Stored data:
════════

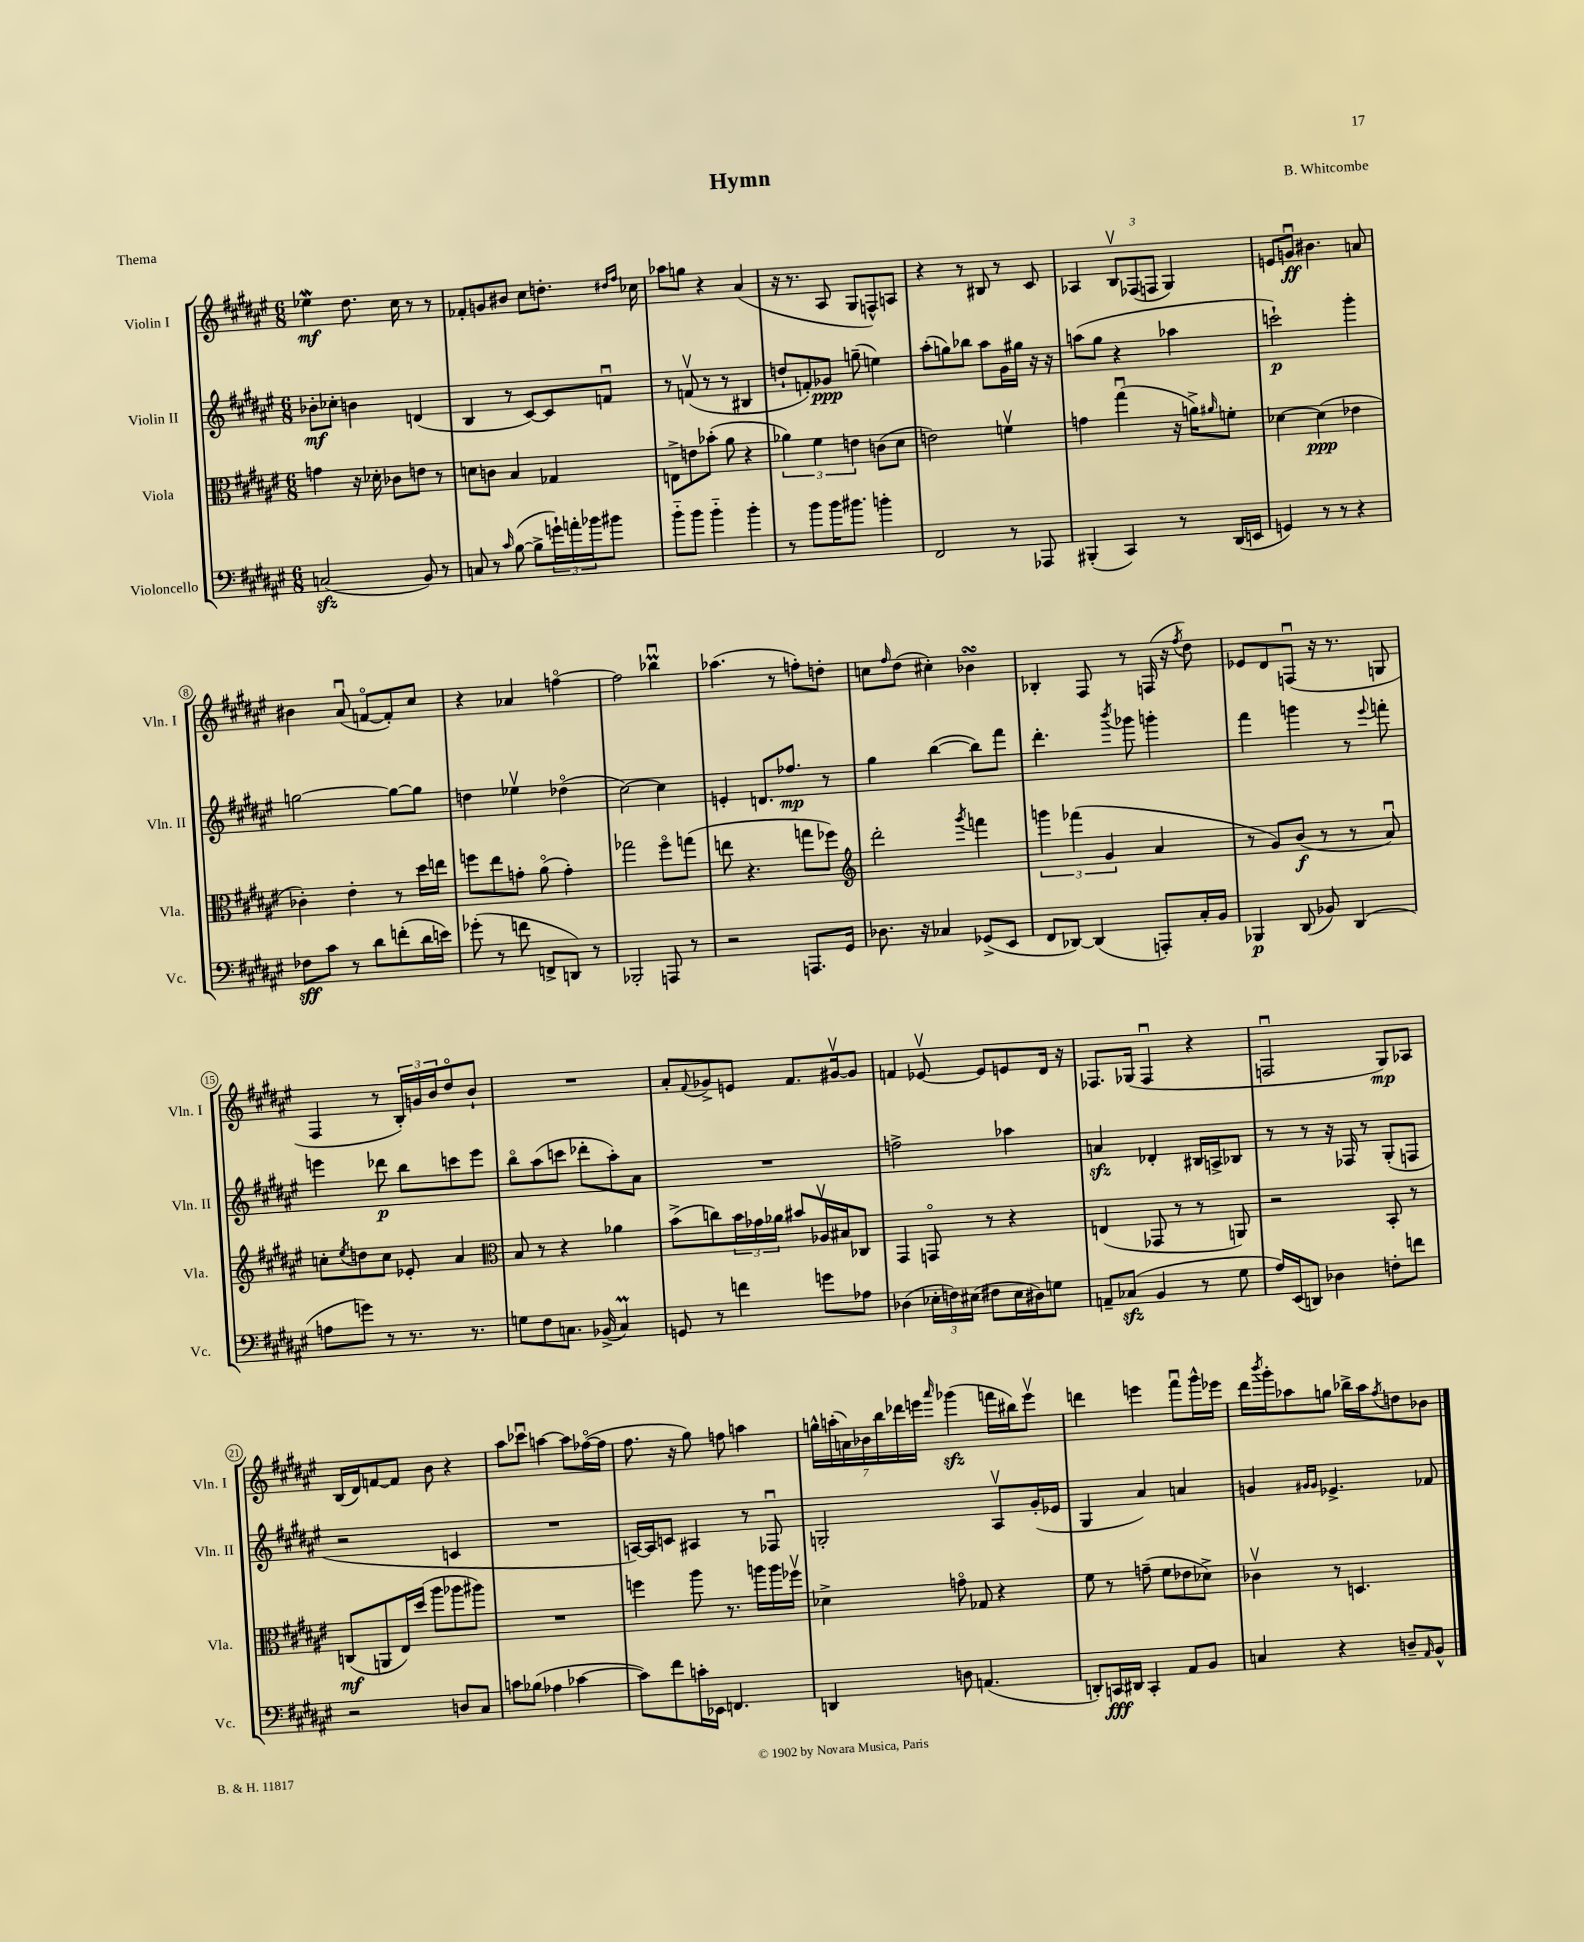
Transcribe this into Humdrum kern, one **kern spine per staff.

**kern	**kern	**kern	**kern
*staff4	*staff3	*staff2	*staff1
*clefF4	*clefC3	*clefG2	*clefG2
*k[f#c#g#d#a#e#]	*k[f#c#g#d#a#e#]	*k[f#c#g#d#a#e#]	*k[f#c#g#d#a#e#]
*M6/8	*M6/8	*M6/8	*M6/8
(2C	4g	8b-'	4ee-
.	.	8cc-'	.
.	16r	4b	8.dd#
.	16d-'	.	.
.	8c-	.	.
.	.	.	16cc#
8BB)	8e	(4d	8r
8r	8r	.	8r
=	=	=	=
8C	8d	4B	8f-'
8r	8c	.	8g
16qqc#	.	.	.
([8B	4B	8r	8b#
8B^]	.	[8c#)	8cc#
24g`)	4G-	8c#]	8.dd'
24a'	.	.	.
24b-	.	.	.
8b#	.	8fu	.
.	.	.	16qqdd#
.	.	.	16qqff#
.	.	.	16cc-
=	=	=	=
8b'~	8E^	8r	8aa-
8b	8e	(8fv	8gg
4b'~	(8b-'	8r	4r
.	8a#	8r	.
4b'	4r	4B#	(4a#
=	=	=	=
8r	6a-)	8dd`	16r
.	.	.	8.r
8b	.	8f')	.
.	6f#	.	.
16b	.	8g-	8A#
8.b#	.	.	.
.	6e	.	.
.	.	(8gg~	8G#
4b'	(8c	4ee)	8F^^)
.	8d#	.	8A
=	=	=	=
2FF#	2e)	(8aa#'	4r
.	.	8gg)	.
.	.	8bb-	8r
.	.	8aa#	8B#
8r	4fv	16g#	8r
.	.	16gg#	.
8AAA-	.	16r	8c#
.	.	16r	.
=	=	=	=
(4BBB#'	4g	(8aa	4A-
.	.	8gg#	.
4CC#)	(4gg#u	4r	12Bv
.	.	.	(12F-
.	.	.	12F
8r	16r	4aa-	4G#)
.	16a^)	.	.
.	16qqa#	.	.
(16DD#	8f'	.	.
16EE	.	.	.
=	=	=	=
4GG)	[4d-	2ccc`)	8e
.	.	.	8gu
8r	(4d-]	.	4.b#
8r	.	.	.
4r	4e-	4ggg#'	.
.	.	.	8a
=	=	=	=
8F-	4c-')	[2gg	4b#
8c#	.	.	.
8r	4e#'	.	(8a#u
8d#	.	.	[8fo
(8f'	8r	8gg_	8f'])
16d#	16dd#	8gg]	8cc#
16e)	16ee	.	.
=	=	=	=
(8g-'	8ff	4dd	4r
8r	8ee#	.	.
8f	8g'	4ee-v	4a-
8FF^	(8a#o	.	.
8DD)	4g')	(4dd-o	[4ffo
8r	.	.	.
=	=	=	=
2BBB-'	2gg-	[2cc#)	2ff]
8AAA	8ff#o	4cc#]	4bb-u
8r	(8gg	.	.
=	=	=	=
2r	8ee	4e'	(4.aa-
.	4.r	.	.
.	.	8.d	.
.	.	.	8r
.	.	8.ff-	.
8.AAA	8gg	.	8ff')
.	8ff-)	8r	8dd'
16GG#	.	.	.
=	=	=	=
*	*clefG2	*	*
8.D-	2ddd#'	4gg#	8cc
.	.	.	16qqff#
.	.	.	(8dd#
16r	.	.	.
4C-	.	([4bb	4cc#')
.	8qggg#	.	.
(8GG-^	4fff	8bb])	4b-
8EE#	.	8fff#	.
=	=	=	=
8FF#	6ggg	4.ddd#'	4B-'
[8DD-)	.	.	.
.	(6fff-	.	.
(4DD-]	.	.	8F#
.	6g#	.	.
.	.	8qbbb	.
.	.	8ggg-	8r
8AAA')	4a#	4ggg'	(16F
.	.	.	16r
.	.	.	8qff#
16C#'	.	.	8dd#)
16BB	.	.	.
=	=	=	=
4BBB-	8r	4fff#	8e-
.	8g#)	.	8d#
(8DD#	(8b	4ggg	(8Fu
8BB-)	8r	.	16r
.	.	.	8.r
(4DD#	8r	8r	.
.	.	8qqeee#	.
.	8a#u)	8fff'	8G
=	=	=	=
8A	8cc'	4eee	4F#
.	8qee#	.	.
8g)	8dd	.	.
8r	8cc	8ddd-	8r
8.r	8e-'	8bb	24B')
.	.	.	24g
.	.	.	24b
.	4a#	8ccc	8dd#o
8.r	.	.	.
.	.	8eee	8b`
=	=	=	=
*	*clefC3	*	*
8G	8B	8bbo	2.r
8F#	8r	(8aa#	.
8.C	4r	8ccc	.
.	.	8ddd-'	.
(16BB-^	.	.	.
4C)	4a-	8aa#')	.
.	.	8a#	.
=	=	=	=
8GG	(8b^	2.r	8a#'
.	.	.	8qqf#
8r	8cc)	.	8g-^
4f	24b	.	8e
.	24g-	.	.
.	24a-	.	.
.	8b#	.	8.f#
8g	16A-v	.	.
.	16B#	.	[16g#v
8A-	8C-	.	8g#]
=	=	=	=
(4D-	4GG#	2ff^	4f
24E-'	8GGo	.	[8e-v
24F)	.	.	.
(24E#	.	.	.
8F#	8r	.	8e-]
16E#	4r	4aa-	8e
16D#)	.	.	.
8G	.	.	16d#
.	.	.	16r
=	=	=	=
8AA~	(4E	4a	8.F-
(8C-	.	.	.
.	.	.	(16G-
4BB	8GG-	4d-'	4F-u
.	8r	.	.
8r	8r	16B#	4r
.	.	16A^	.
8G#	8AA)	8B-	.
=	=	=	=
16A#)	2r	8r	2Fu
(16EE#	.	.	.
8DD)	.	8r	.
4D-	.	16r	.
.	.	16F-	.
.	.	8r	.
8F'	8BB'	(8G#'	8G#)
8f	8r	8F	8A-
=	=	=	=
2r	(8C	2r	(16B
.	.	.	16d#)
.	8AA	.	[8f
.	16E#)	.	8f]
.	(16dd#	.	.
.	8aa#	.	8b
8D	8aa-	4c	4r
8C#	8aa#)	.	.
=	=	=	=
8c	2.r	2.r	8aa#
(8B-	.	.	8ccc-u
4A-	.	.	[4aa
[4c-	.	.	8aa]
.	.	.	([16ff-o
.	.	.	16ff-]
=	=	=	=
8c-])	4ff	[16A)	8.ff#
.	.	16A]	.
8f#	.	8c	.
.	.	.	16r
16c'	8aa#	4A#	8gg#)
16EE-	.	.	.
4.FF	8.r	.	8ff
.	.	8r	4aa
.	16aa	.	.
.	16aa	8F-u	.
.	16ff-v	.	.
=	=	=	=
4DD	4d-^	2G'	28gg^^
.	.	.	(28aa'
.	.	.	28a)
.	.	.	28b-
.	.	.	28bb
.	.	.	28ddd-
.	.	.	28eee
.	.	.	16qqaaa#
8D	8go	.	(4ggg-
(4.AA	8G-	.	.
.	4r	8A#v	16fff
.	.	.	16bb#)
.	.	(16g#'	8eeev
.	.	16e-	.
=	=	=	=
8DD')	8f#	4G#	4ddd
16CC	8r	.	.
16DD#	.	.	.
4CC'	(8g~	4a#)	4eee
.	8f#	.	.
8AA#	8e-	4a	8fff#u
8BB	8d-^)	.	16ggg#^^
.	.	.	16eee-
=	=	=	=
4C	4c-v	4g	16ddd#
.	.	.	8qbbb
.	.	.	16ggg#'
.	.	.	8aa-
.	.	16qqg#	.
.	.	16qqg#	.
4r	8r	4.e-^	8gg
.	4.D	.	16bb-^
.	.	.	16aa-
.	.	.	8qff#
8D~	.	.	8dd
16qqAA#	.	.	.
8BB^^	.	8f-	8b-
==	==	==	==
*-	*-	*-	*-
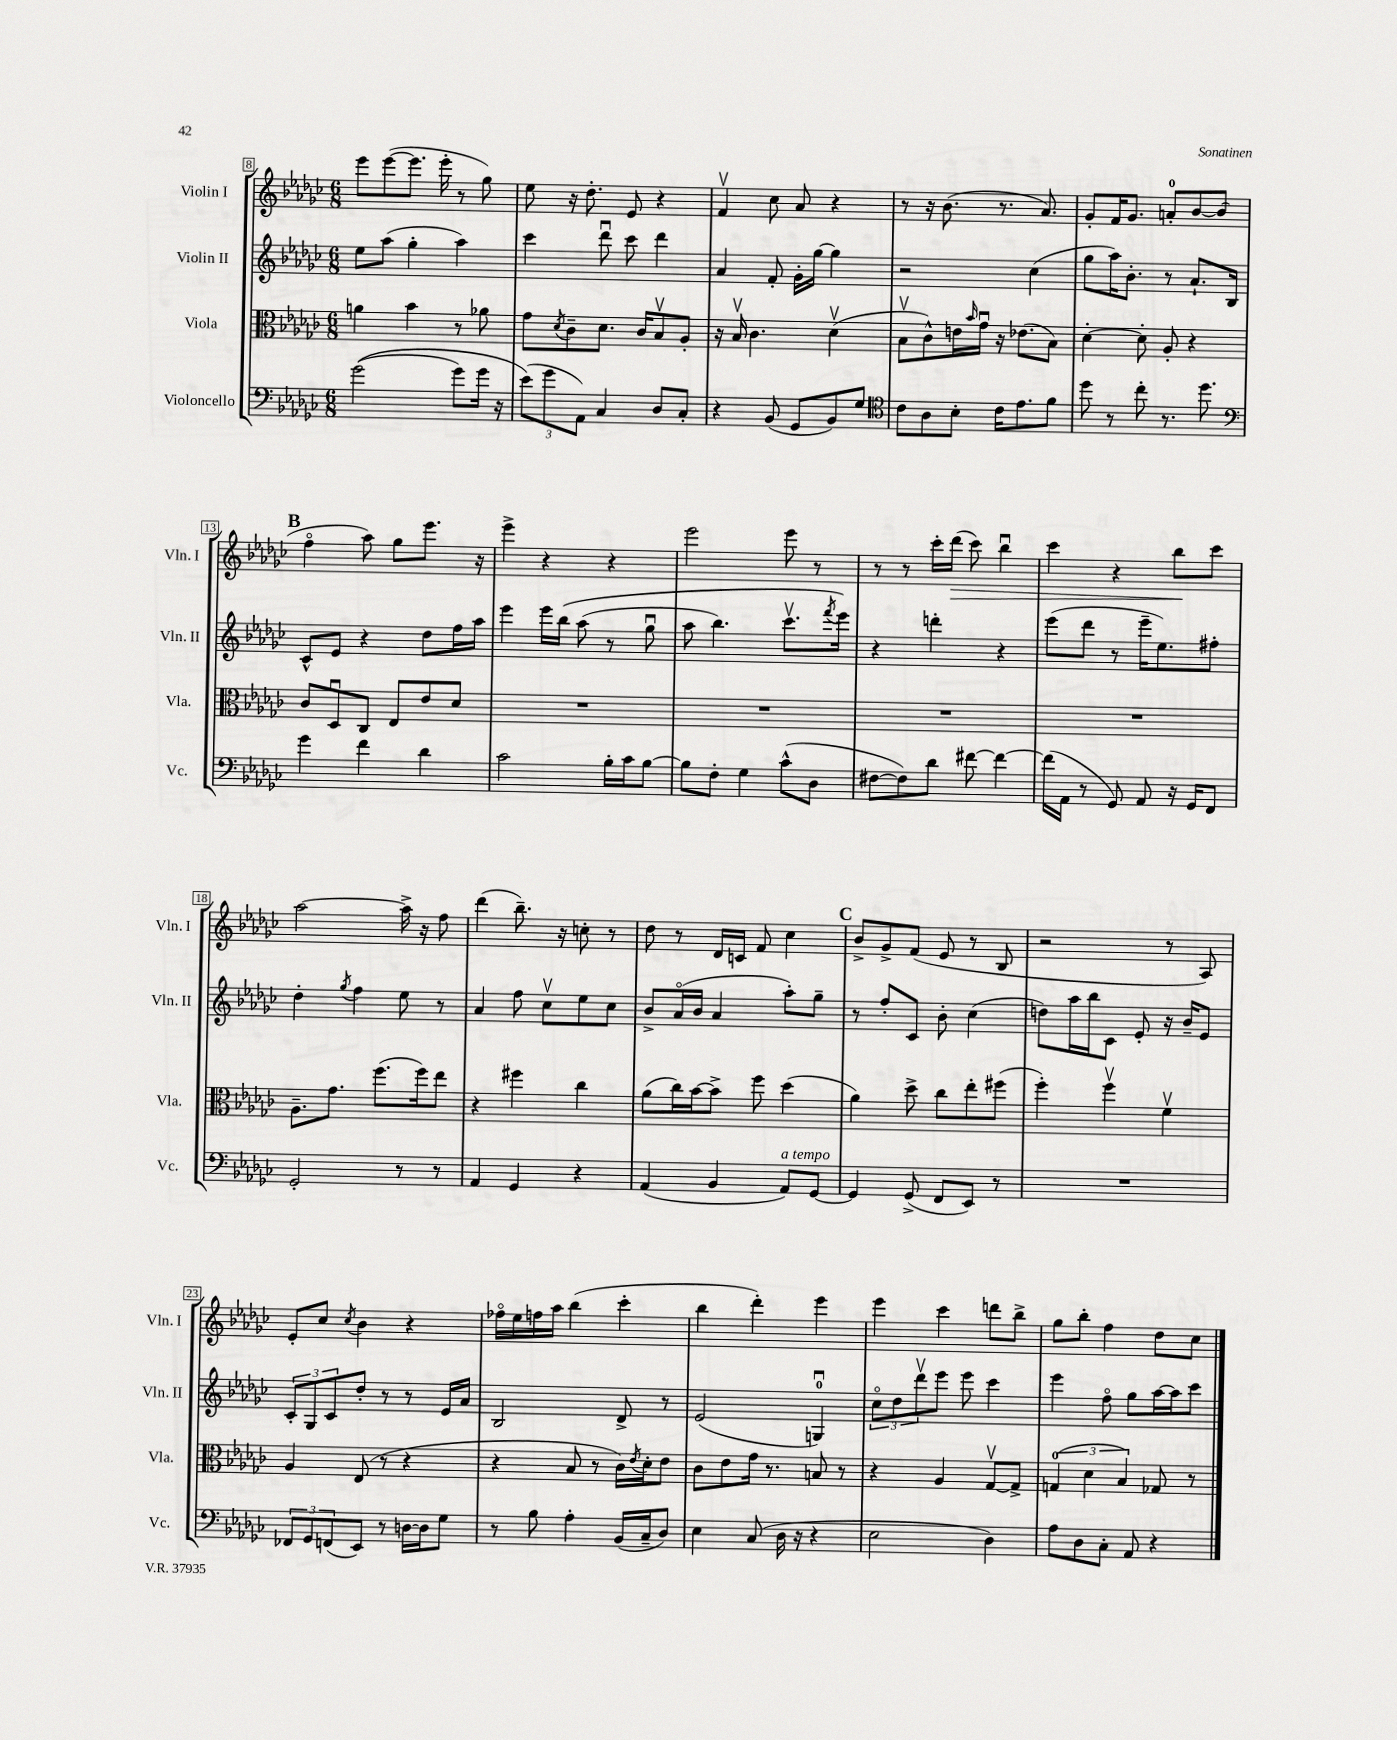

════════

Task to complete: Gather every line from the rows above that contains the string "kern", copying each line in full.

Expected output:
Transcribe this into Humdrum kern, one **kern spine per staff.
**kern	**kern	**kern	**kern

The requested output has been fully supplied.